[EXERCISE OBJECTIVE]: Word for word, restate the data that follows, omitting the images.

[Object transformation records]
_ _ _ _ _ _ _
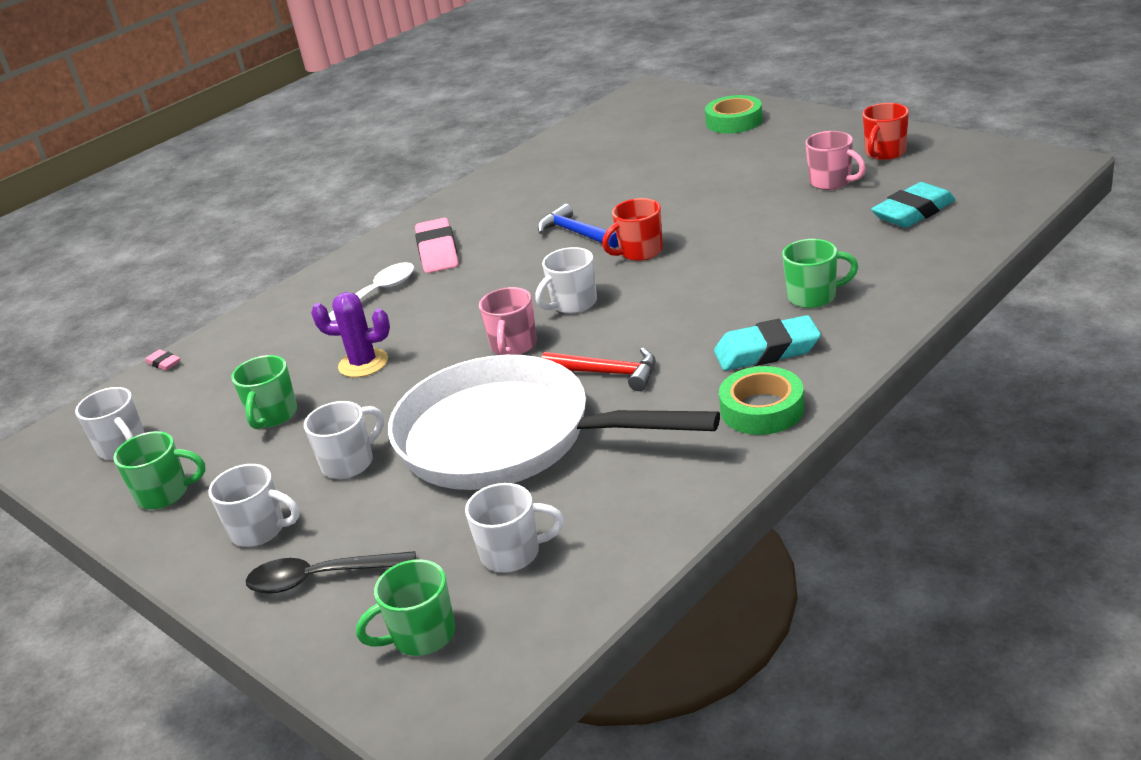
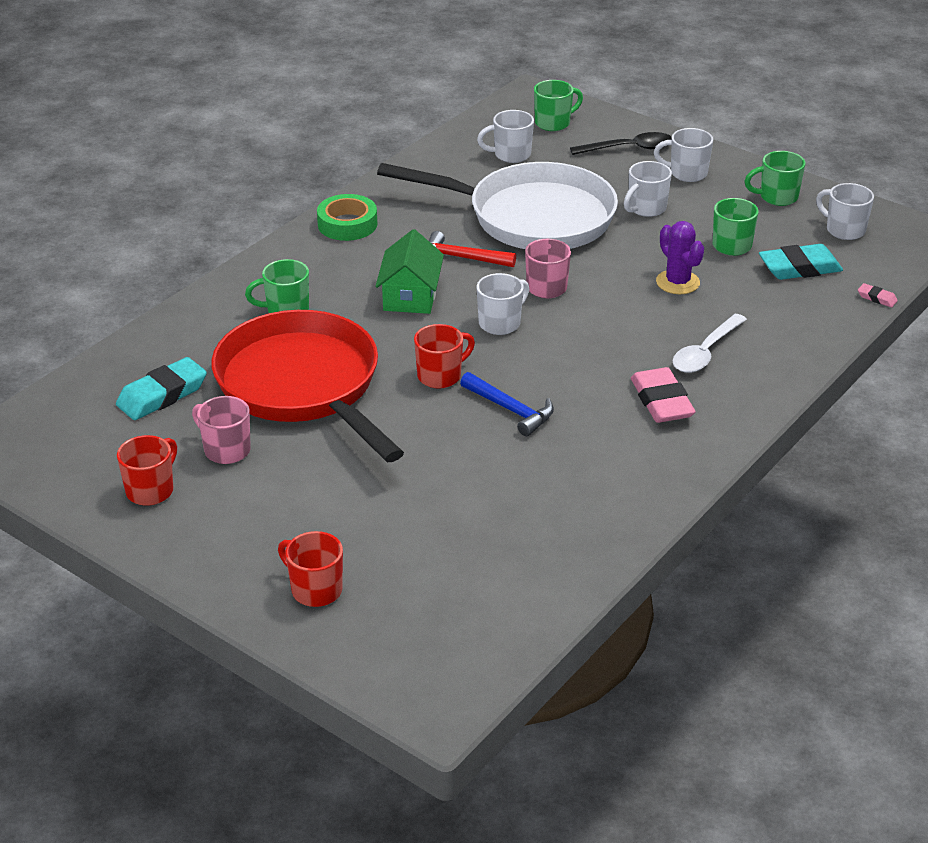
camera: 170 degrees right, 5 degrees up
(363, 363) = (677, 282): purple cactus -> purple cactus turned 60 degrees clockwise
(671, 323) = (410, 296): none -> green house
(734, 121) = (315, 590): green tape -> red mug
(767, 351) = (335, 266): turquoise eraser -> turquoise eraser (799, 268)
(775, 232) = (303, 386): none -> red pan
_ _ _ _ _ _ _
[PROBLEM SOLUTION]:
camera: 170 degrees right, 5 degrees up
(363, 363) = (677, 282): purple cactus -> purple cactus turned 60 degrees clockwise
(671, 323) = (410, 296): none -> green house
(734, 121) = (315, 590): green tape -> red mug
(767, 351) = (335, 266): turquoise eraser -> turquoise eraser (799, 268)
(775, 232) = (303, 386): none -> red pan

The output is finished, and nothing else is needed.